**Task brief**.
Give the entries again exactly, every one of them.

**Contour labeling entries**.

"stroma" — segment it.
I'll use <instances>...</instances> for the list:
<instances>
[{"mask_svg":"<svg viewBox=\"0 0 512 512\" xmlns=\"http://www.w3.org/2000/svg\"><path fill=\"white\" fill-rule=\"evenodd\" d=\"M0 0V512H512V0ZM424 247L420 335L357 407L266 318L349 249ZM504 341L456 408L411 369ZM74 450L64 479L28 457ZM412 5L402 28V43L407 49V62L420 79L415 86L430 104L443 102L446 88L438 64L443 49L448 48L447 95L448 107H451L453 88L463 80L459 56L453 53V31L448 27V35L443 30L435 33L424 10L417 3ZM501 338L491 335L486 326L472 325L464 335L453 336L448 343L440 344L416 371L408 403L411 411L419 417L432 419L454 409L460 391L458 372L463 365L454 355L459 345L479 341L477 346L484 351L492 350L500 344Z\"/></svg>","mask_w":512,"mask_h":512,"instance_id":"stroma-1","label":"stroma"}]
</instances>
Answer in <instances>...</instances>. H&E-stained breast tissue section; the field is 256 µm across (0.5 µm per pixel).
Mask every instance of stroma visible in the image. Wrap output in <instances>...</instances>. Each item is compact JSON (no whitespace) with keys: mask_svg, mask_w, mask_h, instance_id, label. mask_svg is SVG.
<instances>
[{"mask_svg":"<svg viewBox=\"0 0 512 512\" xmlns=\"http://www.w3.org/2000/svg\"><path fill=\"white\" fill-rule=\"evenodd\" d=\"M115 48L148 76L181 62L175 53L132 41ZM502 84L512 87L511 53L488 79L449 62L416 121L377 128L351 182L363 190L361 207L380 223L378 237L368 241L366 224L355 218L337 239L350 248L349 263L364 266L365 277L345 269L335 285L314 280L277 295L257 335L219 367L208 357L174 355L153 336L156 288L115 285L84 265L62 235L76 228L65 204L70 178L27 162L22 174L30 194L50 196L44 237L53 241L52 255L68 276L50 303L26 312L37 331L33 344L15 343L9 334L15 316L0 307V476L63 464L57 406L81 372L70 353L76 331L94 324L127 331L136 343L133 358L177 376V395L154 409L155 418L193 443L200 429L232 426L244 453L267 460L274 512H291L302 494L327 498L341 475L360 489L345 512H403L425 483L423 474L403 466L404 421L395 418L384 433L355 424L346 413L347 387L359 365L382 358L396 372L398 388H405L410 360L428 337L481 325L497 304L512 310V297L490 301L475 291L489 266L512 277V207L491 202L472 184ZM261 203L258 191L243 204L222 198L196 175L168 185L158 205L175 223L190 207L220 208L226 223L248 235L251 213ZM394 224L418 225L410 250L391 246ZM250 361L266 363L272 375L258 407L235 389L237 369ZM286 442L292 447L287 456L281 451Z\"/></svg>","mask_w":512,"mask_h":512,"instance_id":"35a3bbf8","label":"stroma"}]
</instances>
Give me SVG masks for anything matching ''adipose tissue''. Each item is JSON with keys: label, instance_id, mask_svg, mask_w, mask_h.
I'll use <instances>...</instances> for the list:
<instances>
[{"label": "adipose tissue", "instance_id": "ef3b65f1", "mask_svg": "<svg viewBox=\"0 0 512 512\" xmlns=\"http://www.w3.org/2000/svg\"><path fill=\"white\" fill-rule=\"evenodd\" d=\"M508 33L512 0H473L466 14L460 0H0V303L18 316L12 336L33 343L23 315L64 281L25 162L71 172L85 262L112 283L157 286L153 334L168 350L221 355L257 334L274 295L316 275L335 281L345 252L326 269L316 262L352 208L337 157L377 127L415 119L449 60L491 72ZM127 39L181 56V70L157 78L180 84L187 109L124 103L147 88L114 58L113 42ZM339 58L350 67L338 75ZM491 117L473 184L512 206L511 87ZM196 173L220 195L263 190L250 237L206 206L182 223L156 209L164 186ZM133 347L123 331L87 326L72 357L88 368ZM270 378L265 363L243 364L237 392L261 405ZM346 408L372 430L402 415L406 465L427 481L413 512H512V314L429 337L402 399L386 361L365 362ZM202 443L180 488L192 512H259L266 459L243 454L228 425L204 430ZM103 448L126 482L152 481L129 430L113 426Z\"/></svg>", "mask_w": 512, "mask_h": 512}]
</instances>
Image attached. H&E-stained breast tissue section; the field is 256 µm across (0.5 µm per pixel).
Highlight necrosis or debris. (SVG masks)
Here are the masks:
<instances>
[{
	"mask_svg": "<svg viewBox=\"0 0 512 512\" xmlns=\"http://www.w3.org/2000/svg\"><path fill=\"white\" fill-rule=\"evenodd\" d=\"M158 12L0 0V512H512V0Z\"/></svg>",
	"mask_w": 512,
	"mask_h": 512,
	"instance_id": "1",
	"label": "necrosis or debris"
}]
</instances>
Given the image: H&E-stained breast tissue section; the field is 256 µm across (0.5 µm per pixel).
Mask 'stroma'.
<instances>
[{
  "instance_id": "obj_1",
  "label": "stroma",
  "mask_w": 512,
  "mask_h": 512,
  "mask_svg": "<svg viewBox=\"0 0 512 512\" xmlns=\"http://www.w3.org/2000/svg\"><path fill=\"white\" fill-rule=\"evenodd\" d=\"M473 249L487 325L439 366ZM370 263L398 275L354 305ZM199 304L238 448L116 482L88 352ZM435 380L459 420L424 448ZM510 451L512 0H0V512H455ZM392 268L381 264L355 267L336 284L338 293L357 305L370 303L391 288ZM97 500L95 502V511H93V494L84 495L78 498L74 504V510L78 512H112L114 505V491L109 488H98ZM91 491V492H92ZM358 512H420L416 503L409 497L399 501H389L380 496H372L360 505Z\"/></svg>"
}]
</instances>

**Answer to the task**.
"stroma" — segment it.
I'll use <instances>...</instances> for the list:
<instances>
[{"mask_svg":"<svg viewBox=\"0 0 512 512\" xmlns=\"http://www.w3.org/2000/svg\"><path fill=\"white\" fill-rule=\"evenodd\" d=\"M0 0V512H512V0ZM424 247L420 335L357 407L266 318L349 249ZM504 341L456 408L411 369ZM74 450L64 479L28 457ZM412 5L402 28V43L407 49V62L420 79L415 86L430 104L443 102L446 88L438 64L443 49L448 48L447 95L448 107H451L453 88L463 80L459 56L453 53V31L448 27V35L443 30L435 33L424 10L417 3ZM501 338L491 335L486 326L472 325L464 335L453 336L448 343L440 344L416 371L408 403L411 411L419 417L432 419L454 409L460 391L458 372L463 365L454 355L459 345L479 341L477 346L484 351L492 350L500 344Z\"/></svg>","mask_w":512,"mask_h":512,"instance_id":"stroma-1","label":"stroma"}]
</instances>
Answer in <instances>...</instances>. H&E-stained breast tissue section; the field is 256 µm across (0.5 µm per pixel).
Mask every instance of stroma visible in the image. Wrap output in <instances>...</instances>. Each item is compact JSON (no whitespace) with keys: mask_svg, mask_w, mask_h, instance_id, label. mask_svg is SVG.
<instances>
[{"mask_svg":"<svg viewBox=\"0 0 512 512\" xmlns=\"http://www.w3.org/2000/svg\"><path fill=\"white\" fill-rule=\"evenodd\" d=\"M115 48L148 76L181 62L175 53L132 41ZM502 84L512 87L511 53L488 79L449 62L416 121L377 128L351 182L363 190L361 207L380 223L378 237L368 241L366 224L355 218L337 239L350 248L349 263L364 266L365 277L345 269L335 285L314 280L277 295L257 335L219 367L208 357L174 355L153 336L156 288L115 285L84 265L62 235L76 228L65 204L70 178L27 162L22 174L30 194L50 196L44 237L53 241L52 255L68 276L50 303L26 312L37 331L33 344L15 343L9 334L15 316L0 307V476L63 464L57 406L81 372L70 353L76 331L94 324L127 331L136 343L133 358L177 376V395L154 409L155 418L193 443L200 429L232 426L244 453L267 460L274 512H291L302 494L327 498L341 475L360 489L345 512H403L425 483L423 474L403 466L404 421L395 418L384 433L355 424L346 413L347 387L359 365L382 358L396 372L398 388H405L410 360L428 337L481 325L497 304L512 310V297L490 301L475 291L489 266L512 277V207L491 202L472 184ZM261 203L258 191L243 204L222 198L196 175L168 185L158 205L175 223L190 207L220 208L226 223L248 235L251 213ZM394 224L418 225L410 250L391 246ZM250 361L266 363L272 375L258 407L235 389L237 369ZM286 442L292 447L287 456L281 451Z\"/></svg>","mask_w":512,"mask_h":512,"instance_id":"35a3bbf8","label":"stroma"}]
</instances>
Give me SVG masks for anything matching ''adipose tissue''. Each item is JSON with keys: label, instance_id, mask_svg, mask_w, mask_h.
I'll use <instances>...</instances> for the list:
<instances>
[{"label": "adipose tissue", "instance_id": "ef3b65f1", "mask_svg": "<svg viewBox=\"0 0 512 512\" xmlns=\"http://www.w3.org/2000/svg\"><path fill=\"white\" fill-rule=\"evenodd\" d=\"M508 33L512 0H473L466 14L460 0H0V303L18 316L12 336L33 343L23 315L64 281L25 162L71 172L85 262L112 283L157 286L153 334L168 350L221 355L257 334L274 295L316 275L335 281L345 252L326 269L316 262L352 208L337 157L377 127L415 119L449 60L491 72ZM127 39L181 56V70L157 78L180 84L187 109L124 103L147 88L114 58L113 42ZM339 58L350 67L338 75ZM491 117L473 184L512 206L511 87ZM196 173L220 195L263 190L250 237L206 206L182 223L156 209L164 186ZM133 347L123 331L87 326L72 357L88 368ZM270 378L265 363L243 364L237 392L261 405ZM346 408L372 430L402 415L406 465L427 481L413 512H512V314L429 337L402 399L386 361L365 362ZM202 443L180 488L192 512H259L266 459L243 454L228 425L204 430ZM103 448L126 482L152 481L129 430L113 426Z\"/></svg>", "mask_w": 512, "mask_h": 512}]
</instances>
Image attached. H&E-stained breast tissue section; the field is 256 µm across (0.5 µm per pixel).
Highlight necrosis or debris. (SVG masks)
Here are the masks:
<instances>
[{
	"mask_svg": "<svg viewBox=\"0 0 512 512\" xmlns=\"http://www.w3.org/2000/svg\"><path fill=\"white\" fill-rule=\"evenodd\" d=\"M158 12L0 0V512H512V0Z\"/></svg>",
	"mask_w": 512,
	"mask_h": 512,
	"instance_id": "1",
	"label": "necrosis or debris"
}]
</instances>
Given the image: H&E-stained breast tissue section; the field is 256 µm across (0.5 µm per pixel).
Mask 'stroma'.
<instances>
[{
  "instance_id": "obj_1",
  "label": "stroma",
  "mask_w": 512,
  "mask_h": 512,
  "mask_svg": "<svg viewBox=\"0 0 512 512\" xmlns=\"http://www.w3.org/2000/svg\"><path fill=\"white\" fill-rule=\"evenodd\" d=\"M473 249L487 325L439 366ZM370 263L398 275L354 305ZM199 304L238 448L116 482L88 352ZM435 380L459 420L424 448ZM510 451L512 0H0V512H455ZM392 268L381 264L355 267L336 284L338 293L357 305L370 303L391 288ZM97 500L95 502V511H93V494L84 495L78 498L74 504V510L78 512H112L114 505V491L109 488H98ZM91 491V492H92ZM358 512H420L416 503L409 497L399 501H389L380 496H372L360 505Z\"/></svg>"
}]
</instances>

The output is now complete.